EXERCISE DATA:

::::

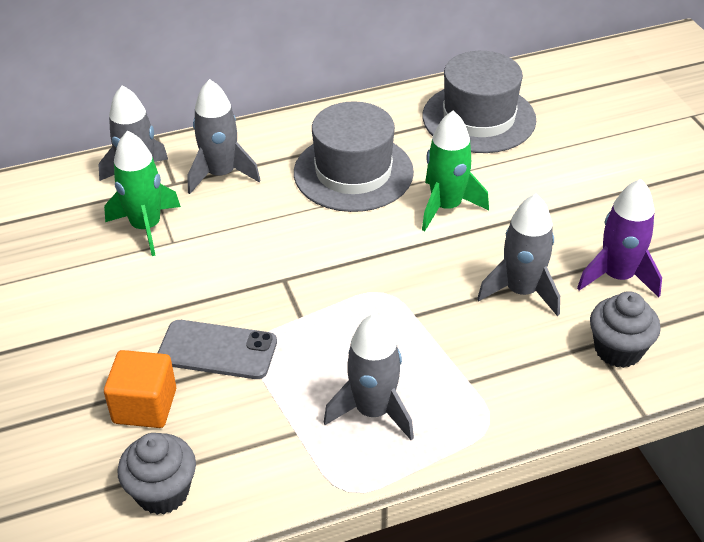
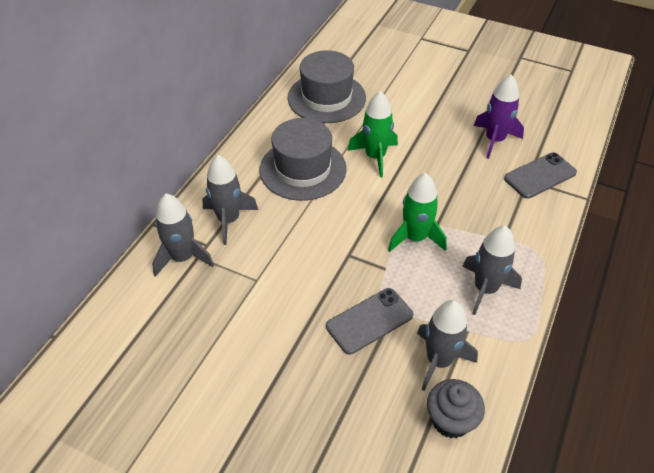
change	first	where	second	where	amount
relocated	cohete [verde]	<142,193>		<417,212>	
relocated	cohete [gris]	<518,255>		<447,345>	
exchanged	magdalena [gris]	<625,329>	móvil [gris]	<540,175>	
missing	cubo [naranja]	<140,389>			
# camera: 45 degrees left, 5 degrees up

::::

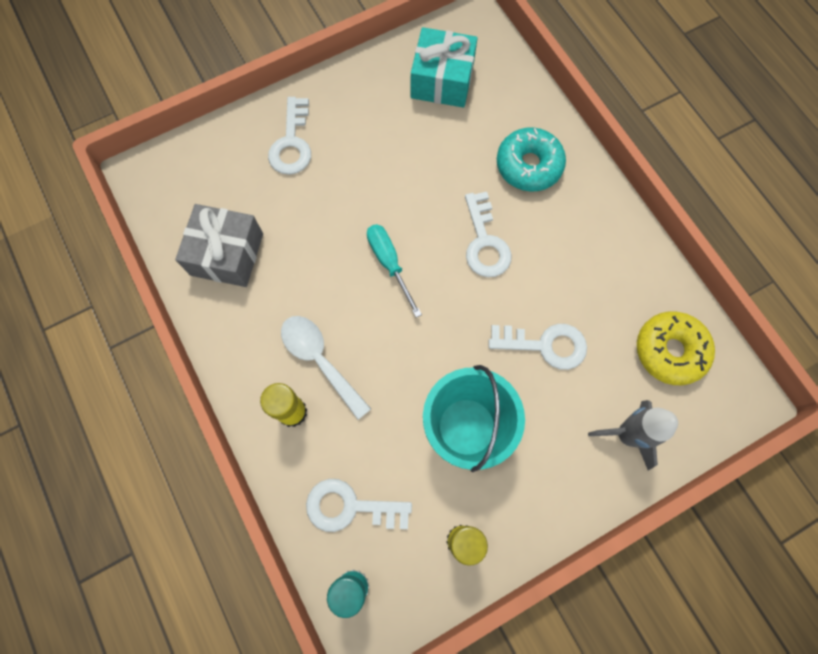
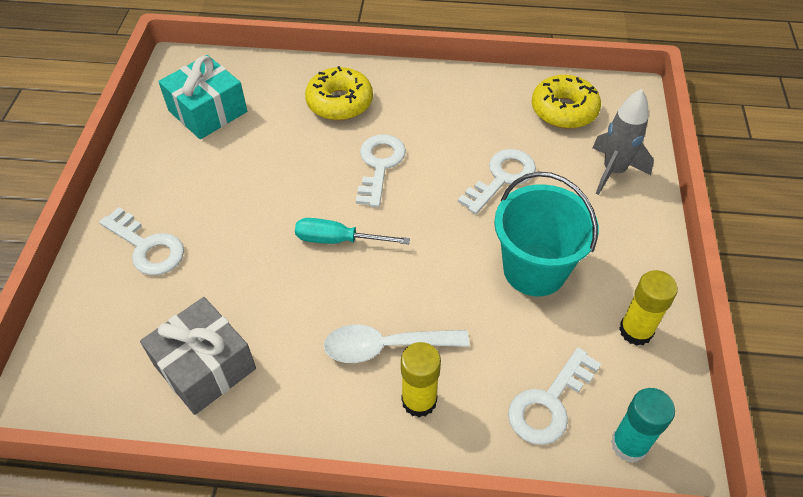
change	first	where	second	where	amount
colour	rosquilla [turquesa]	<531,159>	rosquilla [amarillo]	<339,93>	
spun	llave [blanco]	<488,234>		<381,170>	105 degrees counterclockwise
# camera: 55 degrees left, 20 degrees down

::::

YOUR OBJECTIVE: Each line of the material above either contains the word "degrees" or does not; state how many do, and nothing else.

ANSWER BOX: 3